» **Exercise objective**
The expected output is each line below containing "power", copied in full.

» **Records for the exercise**

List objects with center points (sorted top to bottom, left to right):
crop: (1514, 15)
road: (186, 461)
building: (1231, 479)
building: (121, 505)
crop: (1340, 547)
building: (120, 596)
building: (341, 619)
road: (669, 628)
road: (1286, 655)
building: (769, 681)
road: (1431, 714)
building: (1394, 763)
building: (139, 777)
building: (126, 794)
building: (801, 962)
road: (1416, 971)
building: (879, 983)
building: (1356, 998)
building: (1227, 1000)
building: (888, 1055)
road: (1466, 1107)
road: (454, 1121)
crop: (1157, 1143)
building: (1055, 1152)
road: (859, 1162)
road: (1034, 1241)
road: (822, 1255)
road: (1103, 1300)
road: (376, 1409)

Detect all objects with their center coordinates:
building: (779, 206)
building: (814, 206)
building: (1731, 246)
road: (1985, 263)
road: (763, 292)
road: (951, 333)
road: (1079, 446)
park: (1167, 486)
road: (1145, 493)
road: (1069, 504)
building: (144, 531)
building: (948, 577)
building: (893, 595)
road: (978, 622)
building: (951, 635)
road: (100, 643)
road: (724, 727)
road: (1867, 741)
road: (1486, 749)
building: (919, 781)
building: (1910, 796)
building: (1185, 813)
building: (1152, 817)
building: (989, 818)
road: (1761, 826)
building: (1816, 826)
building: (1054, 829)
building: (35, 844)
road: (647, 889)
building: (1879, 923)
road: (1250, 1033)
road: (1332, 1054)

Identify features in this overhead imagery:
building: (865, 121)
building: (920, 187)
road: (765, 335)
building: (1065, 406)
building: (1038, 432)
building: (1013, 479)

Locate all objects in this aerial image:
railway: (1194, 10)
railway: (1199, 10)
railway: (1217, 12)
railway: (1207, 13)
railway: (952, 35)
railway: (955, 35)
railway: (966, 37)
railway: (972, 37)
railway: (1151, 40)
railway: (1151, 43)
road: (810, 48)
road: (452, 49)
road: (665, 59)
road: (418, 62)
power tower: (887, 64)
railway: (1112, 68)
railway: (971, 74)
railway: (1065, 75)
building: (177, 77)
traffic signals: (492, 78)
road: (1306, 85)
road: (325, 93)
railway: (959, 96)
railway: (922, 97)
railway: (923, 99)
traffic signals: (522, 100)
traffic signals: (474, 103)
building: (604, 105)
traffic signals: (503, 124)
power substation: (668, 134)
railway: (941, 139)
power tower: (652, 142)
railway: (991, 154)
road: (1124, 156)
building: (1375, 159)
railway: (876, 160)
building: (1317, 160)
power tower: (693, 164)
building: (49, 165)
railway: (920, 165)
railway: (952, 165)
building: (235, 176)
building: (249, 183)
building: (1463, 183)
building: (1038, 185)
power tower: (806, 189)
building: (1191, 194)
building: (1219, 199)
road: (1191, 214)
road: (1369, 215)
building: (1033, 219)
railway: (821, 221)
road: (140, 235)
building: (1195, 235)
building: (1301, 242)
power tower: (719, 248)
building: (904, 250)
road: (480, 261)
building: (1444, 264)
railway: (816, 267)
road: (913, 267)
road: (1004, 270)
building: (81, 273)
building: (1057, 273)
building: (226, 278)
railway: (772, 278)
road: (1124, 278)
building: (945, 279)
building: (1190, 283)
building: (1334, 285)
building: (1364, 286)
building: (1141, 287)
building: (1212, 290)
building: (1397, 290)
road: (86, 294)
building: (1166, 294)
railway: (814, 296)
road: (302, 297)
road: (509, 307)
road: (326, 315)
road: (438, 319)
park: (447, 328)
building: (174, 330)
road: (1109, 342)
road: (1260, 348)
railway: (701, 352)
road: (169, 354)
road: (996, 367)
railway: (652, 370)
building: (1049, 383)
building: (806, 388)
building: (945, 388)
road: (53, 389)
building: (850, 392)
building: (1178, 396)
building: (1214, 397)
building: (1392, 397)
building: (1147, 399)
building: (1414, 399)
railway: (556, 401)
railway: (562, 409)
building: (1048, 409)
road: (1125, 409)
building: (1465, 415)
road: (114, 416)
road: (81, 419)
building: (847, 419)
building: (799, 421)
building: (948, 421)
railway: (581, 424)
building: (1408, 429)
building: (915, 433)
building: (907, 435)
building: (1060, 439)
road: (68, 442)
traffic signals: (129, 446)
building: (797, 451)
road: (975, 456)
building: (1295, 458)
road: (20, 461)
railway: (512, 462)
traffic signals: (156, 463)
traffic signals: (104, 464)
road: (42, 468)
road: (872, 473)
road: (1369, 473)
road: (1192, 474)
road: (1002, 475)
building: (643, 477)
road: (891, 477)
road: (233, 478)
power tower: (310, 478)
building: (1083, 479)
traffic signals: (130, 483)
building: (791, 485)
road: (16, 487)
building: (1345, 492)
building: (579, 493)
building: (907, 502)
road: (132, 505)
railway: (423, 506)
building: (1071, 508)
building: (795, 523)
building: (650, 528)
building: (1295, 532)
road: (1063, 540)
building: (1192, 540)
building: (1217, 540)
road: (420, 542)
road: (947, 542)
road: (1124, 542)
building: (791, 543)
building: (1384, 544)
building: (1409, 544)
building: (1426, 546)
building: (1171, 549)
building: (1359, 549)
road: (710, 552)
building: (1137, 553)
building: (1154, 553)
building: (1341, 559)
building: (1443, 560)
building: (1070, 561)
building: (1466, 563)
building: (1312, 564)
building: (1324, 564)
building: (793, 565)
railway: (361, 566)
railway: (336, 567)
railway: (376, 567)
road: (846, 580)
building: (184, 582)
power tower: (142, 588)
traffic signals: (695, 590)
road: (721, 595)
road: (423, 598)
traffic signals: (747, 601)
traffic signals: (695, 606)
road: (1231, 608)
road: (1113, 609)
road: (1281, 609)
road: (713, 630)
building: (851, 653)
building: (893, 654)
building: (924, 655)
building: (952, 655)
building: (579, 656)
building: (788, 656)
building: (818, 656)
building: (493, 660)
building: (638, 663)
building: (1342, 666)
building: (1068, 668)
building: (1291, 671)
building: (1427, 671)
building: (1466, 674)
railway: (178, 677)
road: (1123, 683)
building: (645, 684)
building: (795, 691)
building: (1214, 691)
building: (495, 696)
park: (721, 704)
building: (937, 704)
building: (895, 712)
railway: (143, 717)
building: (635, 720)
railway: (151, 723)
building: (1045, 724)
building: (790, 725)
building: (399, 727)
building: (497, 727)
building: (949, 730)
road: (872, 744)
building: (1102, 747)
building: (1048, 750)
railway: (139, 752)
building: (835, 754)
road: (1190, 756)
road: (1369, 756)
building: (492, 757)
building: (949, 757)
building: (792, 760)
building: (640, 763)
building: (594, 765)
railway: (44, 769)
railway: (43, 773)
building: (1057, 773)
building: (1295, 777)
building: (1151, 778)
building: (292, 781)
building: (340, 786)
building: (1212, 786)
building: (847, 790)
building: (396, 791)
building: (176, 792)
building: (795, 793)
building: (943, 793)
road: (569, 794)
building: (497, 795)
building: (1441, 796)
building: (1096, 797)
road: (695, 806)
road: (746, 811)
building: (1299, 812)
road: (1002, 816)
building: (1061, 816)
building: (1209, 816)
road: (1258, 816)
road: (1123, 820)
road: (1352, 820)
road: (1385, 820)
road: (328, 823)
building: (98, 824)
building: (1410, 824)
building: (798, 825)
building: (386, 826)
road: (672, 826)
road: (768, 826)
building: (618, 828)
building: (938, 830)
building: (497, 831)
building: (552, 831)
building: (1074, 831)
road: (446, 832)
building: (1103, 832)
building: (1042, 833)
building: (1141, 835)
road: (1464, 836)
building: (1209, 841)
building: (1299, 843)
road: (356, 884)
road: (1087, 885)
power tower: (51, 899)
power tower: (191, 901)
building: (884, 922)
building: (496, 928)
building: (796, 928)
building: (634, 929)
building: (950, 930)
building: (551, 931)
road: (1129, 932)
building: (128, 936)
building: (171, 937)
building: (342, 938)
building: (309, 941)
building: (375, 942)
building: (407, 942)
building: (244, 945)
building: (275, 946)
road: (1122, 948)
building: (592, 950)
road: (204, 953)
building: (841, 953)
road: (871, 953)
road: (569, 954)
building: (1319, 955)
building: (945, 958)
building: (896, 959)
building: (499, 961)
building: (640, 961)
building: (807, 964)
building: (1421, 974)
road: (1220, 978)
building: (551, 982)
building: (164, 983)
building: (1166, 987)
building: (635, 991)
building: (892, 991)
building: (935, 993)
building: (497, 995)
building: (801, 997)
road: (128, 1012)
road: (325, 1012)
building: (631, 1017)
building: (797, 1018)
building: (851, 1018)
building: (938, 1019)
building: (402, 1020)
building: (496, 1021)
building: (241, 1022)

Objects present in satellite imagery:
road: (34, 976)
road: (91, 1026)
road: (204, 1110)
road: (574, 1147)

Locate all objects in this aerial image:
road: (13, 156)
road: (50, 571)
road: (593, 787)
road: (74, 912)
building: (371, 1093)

» **Response to the task**
power tower: (887, 64)
power substation: (668, 134)
power tower: (652, 142)
power tower: (693, 164)
power tower: (806, 189)
power tower: (719, 248)
power tower: (310, 478)
power tower: (142, 588)
power tower: (51, 899)
power tower: (191, 901)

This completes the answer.